(Given data Opens)

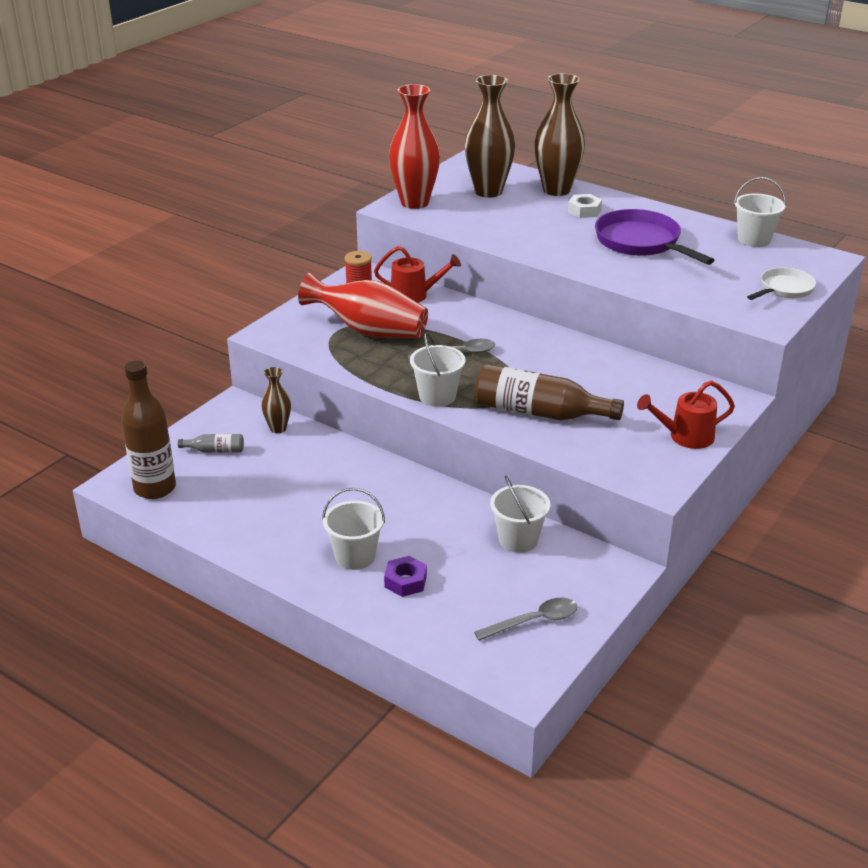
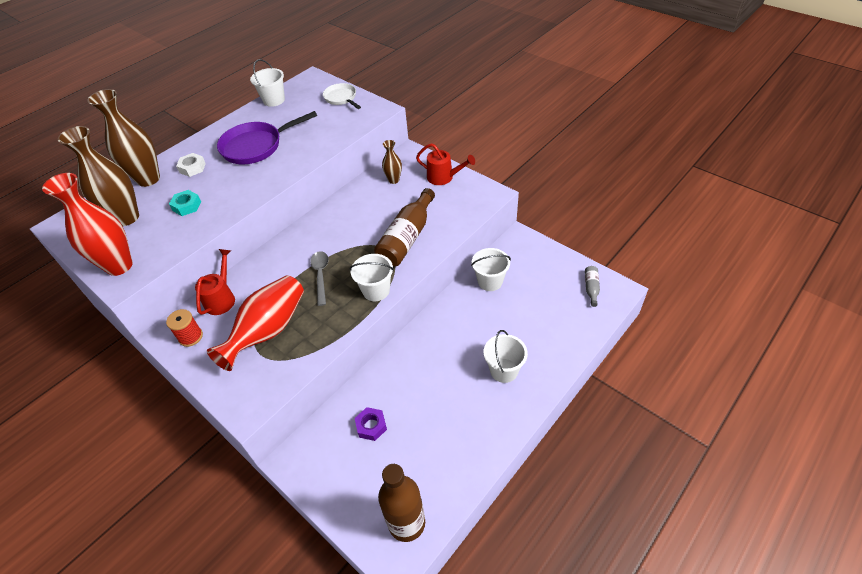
camera: 80 degrees left, 15 degrees up
(215, 450) = (359, 474): grey bottle -> grey bottle (591, 288)
(278, 428) = (337, 424): brown vase -> brown vase (394, 180)
(405, 581) = (530, 342): purple nut -> purple nut (371, 426)
(514, 220) = (187, 206): none -> turquoise nut
(533, 621) = (565, 281): grey spoon -> none
(685, 437) = (444, 177): red watering can -> red watering can turned 60 degrees counterclockwise

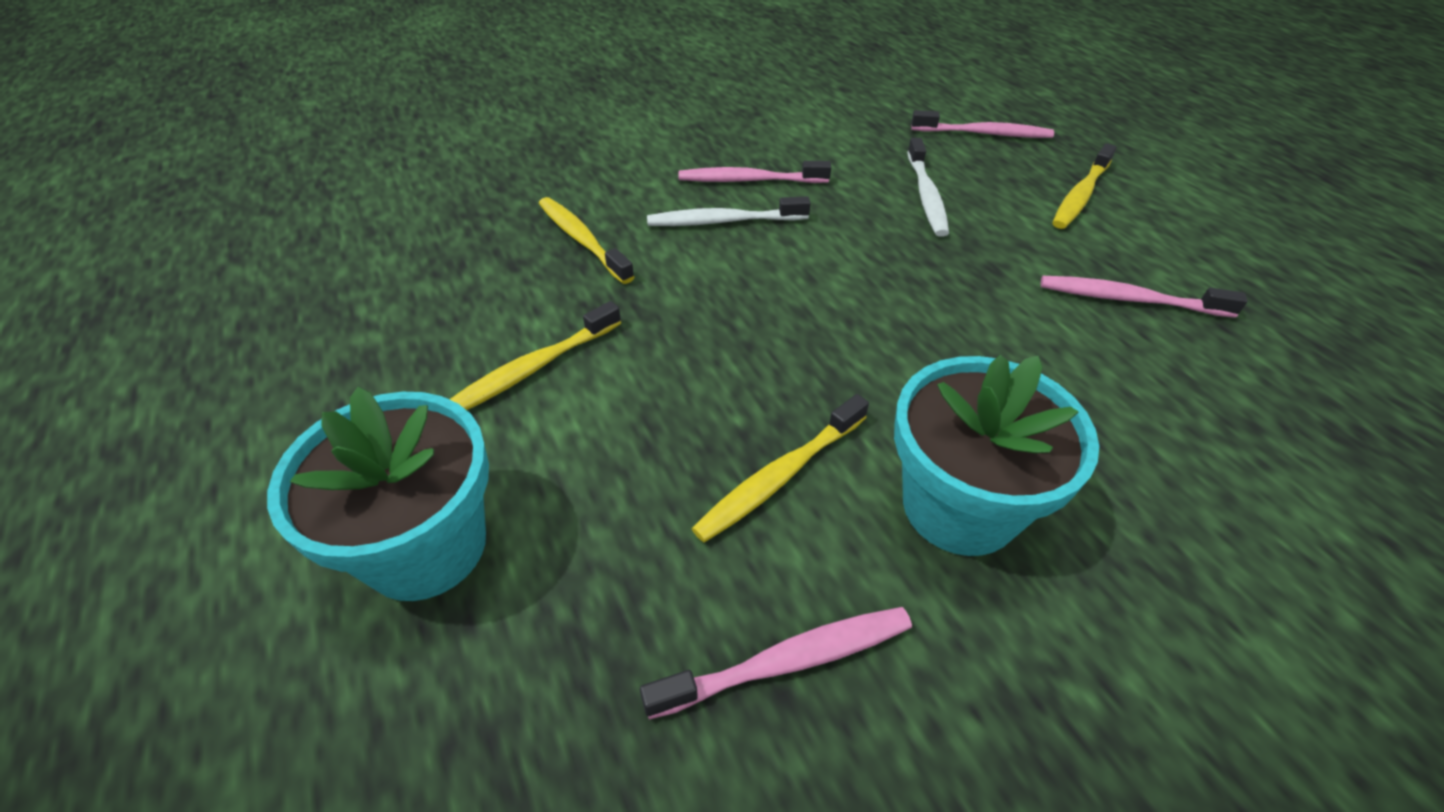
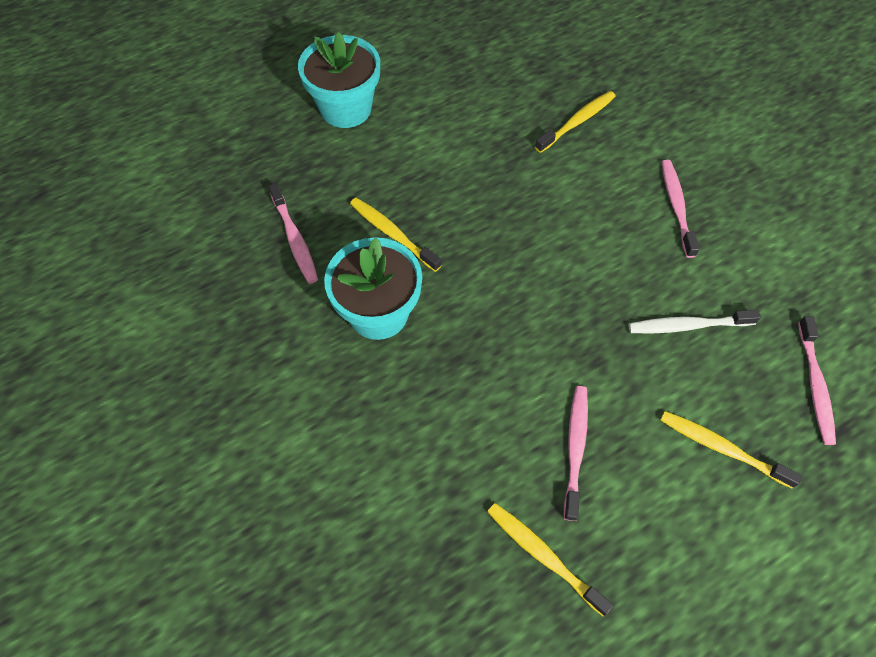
camera: 85 degrees right, 15 degrees up
(532, 369) = (457, 121): yellow toothbrush -> yellow toothbrush (543, 556)
(723, 221) = (617, 194): white toothbrush -> none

(Given data Closes)

> Exercise brief: From the entries, copy every line in which the word "toothbrush" occurs.

> Written solution:
(532, 369) = (457, 121): yellow toothbrush -> yellow toothbrush (543, 556)
(723, 221) = (617, 194): white toothbrush -> none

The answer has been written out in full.